Work item:
Starting at the line that contains "purple brick D2:G2 level 1 -> none", restate each line word for word through the final line of the data, keeping both ends.

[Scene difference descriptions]
####################

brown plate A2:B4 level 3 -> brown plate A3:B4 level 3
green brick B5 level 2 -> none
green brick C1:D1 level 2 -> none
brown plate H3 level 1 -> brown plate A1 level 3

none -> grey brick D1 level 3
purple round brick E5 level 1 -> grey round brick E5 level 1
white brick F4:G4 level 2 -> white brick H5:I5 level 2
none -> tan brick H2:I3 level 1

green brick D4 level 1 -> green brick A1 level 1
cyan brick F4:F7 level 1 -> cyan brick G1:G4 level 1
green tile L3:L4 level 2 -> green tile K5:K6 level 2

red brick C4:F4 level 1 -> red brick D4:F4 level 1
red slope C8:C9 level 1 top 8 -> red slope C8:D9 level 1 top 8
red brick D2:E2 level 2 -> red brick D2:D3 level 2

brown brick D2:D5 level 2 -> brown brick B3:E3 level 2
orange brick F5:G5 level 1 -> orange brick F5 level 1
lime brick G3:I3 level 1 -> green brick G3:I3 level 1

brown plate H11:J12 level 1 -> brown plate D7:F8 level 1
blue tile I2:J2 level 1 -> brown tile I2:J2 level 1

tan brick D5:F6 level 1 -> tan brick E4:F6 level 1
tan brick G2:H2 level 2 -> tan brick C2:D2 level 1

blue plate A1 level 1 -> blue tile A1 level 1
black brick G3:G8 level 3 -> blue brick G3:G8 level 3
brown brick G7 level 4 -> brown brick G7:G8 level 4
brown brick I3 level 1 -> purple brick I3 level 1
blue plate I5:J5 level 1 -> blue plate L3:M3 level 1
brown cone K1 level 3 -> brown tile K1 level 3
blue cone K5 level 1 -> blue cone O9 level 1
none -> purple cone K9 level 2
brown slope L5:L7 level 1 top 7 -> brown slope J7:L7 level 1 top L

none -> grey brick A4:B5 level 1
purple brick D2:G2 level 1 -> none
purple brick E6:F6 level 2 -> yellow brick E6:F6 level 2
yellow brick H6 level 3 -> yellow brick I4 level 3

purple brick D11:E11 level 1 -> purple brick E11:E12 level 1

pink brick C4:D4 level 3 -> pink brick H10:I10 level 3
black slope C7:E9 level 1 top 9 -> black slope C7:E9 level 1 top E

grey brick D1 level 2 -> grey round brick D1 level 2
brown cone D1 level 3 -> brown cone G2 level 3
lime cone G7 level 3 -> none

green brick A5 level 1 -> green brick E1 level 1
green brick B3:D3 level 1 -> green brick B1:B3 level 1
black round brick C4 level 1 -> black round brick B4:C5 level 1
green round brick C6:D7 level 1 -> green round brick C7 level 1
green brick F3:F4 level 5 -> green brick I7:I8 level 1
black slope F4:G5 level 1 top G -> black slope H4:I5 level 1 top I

####################

Solution to this task:
purple brick D2:G2 level 1 -> none
purple brick E6:F6 level 2 -> yellow brick E6:F6 level 2
yellow brick H6 level 3 -> yellow brick I4 level 3

purple brick D11:E11 level 1 -> purple brick E11:E12 level 1

pink brick C4:D4 level 3 -> pink brick H10:I10 level 3
black slope C7:E9 level 1 top 9 -> black slope C7:E9 level 1 top E

grey brick D1 level 2 -> grey round brick D1 level 2
brown cone D1 level 3 -> brown cone G2 level 3
lime cone G7 level 3 -> none

green brick A5 level 1 -> green brick E1 level 1
green brick B3:D3 level 1 -> green brick B1:B3 level 1
black round brick C4 level 1 -> black round brick B4:C5 level 1
green round brick C6:D7 level 1 -> green round brick C7 level 1
green brick F3:F4 level 5 -> green brick I7:I8 level 1
black slope F4:G5 level 1 top G -> black slope H4:I5 level 1 top I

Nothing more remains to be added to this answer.